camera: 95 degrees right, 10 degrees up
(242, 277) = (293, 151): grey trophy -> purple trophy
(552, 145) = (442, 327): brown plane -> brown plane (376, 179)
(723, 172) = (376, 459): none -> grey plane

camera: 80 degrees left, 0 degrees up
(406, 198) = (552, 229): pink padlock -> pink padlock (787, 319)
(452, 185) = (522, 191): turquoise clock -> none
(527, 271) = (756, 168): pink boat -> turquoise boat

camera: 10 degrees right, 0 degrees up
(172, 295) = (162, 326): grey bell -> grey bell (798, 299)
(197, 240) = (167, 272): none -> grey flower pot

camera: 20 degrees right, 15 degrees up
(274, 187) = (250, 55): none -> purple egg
━━━━━━━━━━━━━━━━━━━━━━━━━━━━━━
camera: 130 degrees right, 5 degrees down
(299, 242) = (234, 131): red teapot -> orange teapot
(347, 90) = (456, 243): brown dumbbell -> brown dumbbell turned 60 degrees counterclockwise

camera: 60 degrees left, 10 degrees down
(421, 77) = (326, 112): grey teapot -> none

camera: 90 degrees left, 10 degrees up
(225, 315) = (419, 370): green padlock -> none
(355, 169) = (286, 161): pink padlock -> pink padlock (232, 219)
━━━━━━━━━━━━━━━━━━━━━━━━━━━━━━
*Task item:* What lines in the listing above contain the word "pink"? Show each one.

*Result of this exercise:*
(406, 198) = (552, 229): pink padlock -> pink padlock (787, 319)
(527, 271) = (756, 168): pink boat -> turquoise boat
(355, 169) = (286, 161): pink padlock -> pink padlock (232, 219)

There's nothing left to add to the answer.